-- Opening Marker --

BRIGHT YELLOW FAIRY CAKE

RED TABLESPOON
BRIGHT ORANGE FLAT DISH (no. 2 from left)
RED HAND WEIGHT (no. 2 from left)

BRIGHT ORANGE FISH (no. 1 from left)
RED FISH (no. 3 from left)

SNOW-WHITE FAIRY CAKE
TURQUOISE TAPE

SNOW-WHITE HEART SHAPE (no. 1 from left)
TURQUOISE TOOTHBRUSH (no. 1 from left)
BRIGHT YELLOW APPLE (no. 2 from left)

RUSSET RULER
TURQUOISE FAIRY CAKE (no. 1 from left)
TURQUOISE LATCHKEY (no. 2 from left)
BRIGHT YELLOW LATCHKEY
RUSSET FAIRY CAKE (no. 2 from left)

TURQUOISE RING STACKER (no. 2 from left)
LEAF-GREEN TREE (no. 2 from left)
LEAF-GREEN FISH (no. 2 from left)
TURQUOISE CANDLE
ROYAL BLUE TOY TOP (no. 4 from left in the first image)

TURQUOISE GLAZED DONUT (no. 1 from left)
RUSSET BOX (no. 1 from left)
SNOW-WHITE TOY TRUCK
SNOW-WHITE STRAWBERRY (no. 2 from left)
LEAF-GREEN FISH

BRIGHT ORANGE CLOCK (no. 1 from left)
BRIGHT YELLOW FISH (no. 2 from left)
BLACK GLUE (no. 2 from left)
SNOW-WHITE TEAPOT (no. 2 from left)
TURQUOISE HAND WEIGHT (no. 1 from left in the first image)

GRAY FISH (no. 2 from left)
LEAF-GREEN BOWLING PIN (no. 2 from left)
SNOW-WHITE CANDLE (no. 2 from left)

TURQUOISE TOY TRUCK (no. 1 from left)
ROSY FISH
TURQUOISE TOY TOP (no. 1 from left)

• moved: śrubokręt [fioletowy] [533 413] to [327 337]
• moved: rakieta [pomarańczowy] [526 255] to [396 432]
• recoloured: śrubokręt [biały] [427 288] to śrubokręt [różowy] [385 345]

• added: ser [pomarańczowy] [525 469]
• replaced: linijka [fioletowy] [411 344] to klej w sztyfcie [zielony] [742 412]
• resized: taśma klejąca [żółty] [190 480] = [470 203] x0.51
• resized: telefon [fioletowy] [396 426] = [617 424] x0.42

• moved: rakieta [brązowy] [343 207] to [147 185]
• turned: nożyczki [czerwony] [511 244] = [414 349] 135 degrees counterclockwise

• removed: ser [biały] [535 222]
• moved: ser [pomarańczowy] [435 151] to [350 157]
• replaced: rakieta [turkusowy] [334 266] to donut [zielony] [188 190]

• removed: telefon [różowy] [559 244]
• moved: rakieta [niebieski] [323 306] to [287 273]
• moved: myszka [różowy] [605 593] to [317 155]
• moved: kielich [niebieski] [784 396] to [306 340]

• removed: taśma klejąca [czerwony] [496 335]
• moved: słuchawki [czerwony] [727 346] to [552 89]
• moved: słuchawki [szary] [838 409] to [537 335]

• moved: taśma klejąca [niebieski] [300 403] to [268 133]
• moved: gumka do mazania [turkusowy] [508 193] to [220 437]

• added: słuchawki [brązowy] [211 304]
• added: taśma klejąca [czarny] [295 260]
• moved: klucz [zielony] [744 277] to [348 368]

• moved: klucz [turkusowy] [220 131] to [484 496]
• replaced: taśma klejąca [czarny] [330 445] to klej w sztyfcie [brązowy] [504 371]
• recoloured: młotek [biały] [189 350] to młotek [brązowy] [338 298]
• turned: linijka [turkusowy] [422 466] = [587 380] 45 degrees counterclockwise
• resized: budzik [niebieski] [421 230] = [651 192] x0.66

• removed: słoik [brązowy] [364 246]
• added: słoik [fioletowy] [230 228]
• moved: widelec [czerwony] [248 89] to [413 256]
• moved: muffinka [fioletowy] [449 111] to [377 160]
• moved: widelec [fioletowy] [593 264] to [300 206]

-- Closing Marker --

#### Work to be completed
Please output the lines of the listing above that fall in the stretch from the one with "to [327 337]" through the one with "[617 424] x0.42", exactly and only those.

#### Written solution
• moved: śrubokręt [fioletowy] [533 413] to [327 337]
• moved: rakieta [pomarańczowy] [526 255] to [396 432]
• recoloured: śrubokręt [biały] [427 288] to śrubokręt [różowy] [385 345]

• added: ser [pomarańczowy] [525 469]
• replaced: linijka [fioletowy] [411 344] to klej w sztyfcie [zielony] [742 412]
• resized: taśma klejąca [żółty] [190 480] = [470 203] x0.51
• resized: telefon [fioletowy] [396 426] = [617 424] x0.42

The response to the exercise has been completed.